begin Stored data

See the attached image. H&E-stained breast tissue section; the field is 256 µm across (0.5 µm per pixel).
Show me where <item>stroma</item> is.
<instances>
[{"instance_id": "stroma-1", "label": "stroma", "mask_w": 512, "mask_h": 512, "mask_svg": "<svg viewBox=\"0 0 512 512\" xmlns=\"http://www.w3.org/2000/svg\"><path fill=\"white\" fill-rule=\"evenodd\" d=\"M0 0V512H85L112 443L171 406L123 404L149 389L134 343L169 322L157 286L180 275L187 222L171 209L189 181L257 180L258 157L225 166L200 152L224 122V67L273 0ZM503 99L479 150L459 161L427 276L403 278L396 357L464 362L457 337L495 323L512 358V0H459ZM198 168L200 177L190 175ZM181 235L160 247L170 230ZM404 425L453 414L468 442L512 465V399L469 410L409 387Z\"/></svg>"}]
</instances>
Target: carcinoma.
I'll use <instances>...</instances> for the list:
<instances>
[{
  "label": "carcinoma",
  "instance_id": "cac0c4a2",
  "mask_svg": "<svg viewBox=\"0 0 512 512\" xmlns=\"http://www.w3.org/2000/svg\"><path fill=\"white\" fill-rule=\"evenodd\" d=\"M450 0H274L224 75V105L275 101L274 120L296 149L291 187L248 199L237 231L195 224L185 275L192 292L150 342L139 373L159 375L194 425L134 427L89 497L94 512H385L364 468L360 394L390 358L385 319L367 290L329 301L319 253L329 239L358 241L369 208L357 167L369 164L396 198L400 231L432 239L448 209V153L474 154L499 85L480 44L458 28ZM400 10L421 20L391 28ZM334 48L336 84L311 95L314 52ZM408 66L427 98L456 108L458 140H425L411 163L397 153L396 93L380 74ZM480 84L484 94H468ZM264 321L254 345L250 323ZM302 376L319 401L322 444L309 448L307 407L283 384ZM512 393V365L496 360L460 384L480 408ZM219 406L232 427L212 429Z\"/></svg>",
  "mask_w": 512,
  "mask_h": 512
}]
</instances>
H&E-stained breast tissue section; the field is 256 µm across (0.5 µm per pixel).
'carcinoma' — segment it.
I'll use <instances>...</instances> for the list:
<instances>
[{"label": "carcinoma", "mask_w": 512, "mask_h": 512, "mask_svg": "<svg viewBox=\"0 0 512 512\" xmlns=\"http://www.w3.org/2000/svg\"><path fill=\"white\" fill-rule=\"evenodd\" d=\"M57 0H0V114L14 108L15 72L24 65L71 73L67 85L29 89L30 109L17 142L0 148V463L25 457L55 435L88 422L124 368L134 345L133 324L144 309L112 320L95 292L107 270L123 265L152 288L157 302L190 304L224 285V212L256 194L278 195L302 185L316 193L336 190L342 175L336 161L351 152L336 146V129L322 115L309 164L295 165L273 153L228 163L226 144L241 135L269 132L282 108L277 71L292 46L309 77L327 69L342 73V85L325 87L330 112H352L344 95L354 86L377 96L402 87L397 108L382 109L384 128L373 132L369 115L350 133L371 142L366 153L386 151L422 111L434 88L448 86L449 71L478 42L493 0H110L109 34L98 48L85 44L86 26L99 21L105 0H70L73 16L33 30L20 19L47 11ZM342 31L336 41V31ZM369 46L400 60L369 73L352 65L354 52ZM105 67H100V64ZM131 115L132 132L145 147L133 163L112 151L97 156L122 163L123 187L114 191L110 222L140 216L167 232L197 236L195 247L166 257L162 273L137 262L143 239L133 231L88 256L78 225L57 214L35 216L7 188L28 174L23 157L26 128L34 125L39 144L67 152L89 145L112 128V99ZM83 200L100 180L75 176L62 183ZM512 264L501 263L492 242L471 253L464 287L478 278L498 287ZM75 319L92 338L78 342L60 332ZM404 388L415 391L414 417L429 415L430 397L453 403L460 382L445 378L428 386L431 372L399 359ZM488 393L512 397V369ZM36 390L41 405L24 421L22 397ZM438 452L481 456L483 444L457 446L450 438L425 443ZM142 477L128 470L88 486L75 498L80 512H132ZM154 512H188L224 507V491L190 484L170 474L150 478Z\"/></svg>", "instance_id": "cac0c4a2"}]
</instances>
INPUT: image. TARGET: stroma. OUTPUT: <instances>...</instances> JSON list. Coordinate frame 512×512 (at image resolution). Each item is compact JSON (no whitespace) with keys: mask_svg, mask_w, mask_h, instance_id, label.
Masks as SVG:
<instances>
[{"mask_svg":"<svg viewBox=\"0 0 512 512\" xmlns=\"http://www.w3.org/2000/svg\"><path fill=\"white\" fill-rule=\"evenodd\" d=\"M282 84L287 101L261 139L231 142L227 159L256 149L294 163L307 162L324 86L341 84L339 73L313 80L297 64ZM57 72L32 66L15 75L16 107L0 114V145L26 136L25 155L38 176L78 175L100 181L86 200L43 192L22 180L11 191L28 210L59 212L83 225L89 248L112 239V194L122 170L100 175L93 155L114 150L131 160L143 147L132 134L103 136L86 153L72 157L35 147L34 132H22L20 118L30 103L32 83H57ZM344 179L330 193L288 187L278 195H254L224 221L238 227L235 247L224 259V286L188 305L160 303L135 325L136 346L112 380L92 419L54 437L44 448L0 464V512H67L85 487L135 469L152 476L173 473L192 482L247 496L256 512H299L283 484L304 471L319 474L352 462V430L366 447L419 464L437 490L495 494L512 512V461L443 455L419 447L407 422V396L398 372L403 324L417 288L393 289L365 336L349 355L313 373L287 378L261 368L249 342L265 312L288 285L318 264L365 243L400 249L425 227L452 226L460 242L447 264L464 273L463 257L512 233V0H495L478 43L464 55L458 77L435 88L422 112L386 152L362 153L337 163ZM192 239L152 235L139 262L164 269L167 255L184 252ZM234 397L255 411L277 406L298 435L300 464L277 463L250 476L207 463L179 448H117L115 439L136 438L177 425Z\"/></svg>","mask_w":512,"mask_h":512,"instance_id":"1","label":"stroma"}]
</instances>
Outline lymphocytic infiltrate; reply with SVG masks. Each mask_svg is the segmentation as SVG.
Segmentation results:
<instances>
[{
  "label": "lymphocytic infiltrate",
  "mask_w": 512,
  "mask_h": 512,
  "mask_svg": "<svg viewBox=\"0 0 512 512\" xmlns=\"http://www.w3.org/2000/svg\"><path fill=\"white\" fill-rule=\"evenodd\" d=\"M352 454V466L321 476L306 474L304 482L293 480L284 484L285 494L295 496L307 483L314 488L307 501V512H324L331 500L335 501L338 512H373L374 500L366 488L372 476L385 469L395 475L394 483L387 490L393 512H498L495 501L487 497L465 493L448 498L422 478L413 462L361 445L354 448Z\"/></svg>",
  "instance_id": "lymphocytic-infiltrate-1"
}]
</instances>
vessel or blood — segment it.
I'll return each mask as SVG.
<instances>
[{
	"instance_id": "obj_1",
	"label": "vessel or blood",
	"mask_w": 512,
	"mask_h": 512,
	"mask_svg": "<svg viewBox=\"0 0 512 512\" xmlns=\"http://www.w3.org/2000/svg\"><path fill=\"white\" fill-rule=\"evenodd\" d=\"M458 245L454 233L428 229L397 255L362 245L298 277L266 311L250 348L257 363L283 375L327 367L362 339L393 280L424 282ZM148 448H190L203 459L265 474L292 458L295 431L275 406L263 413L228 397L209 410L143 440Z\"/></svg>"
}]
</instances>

end Stored data

* [The request] Track down all lines above with the string "lymphocytic" and copy them.

* [Answer to the problem]
Outline lymphocytic infiltrate; reply with SVG masks. Each mask_svg is the segmentation as SVG.
  "label": "lymphocytic infiltrate",
  "instance_id": "lymphocytic-infiltrate-1"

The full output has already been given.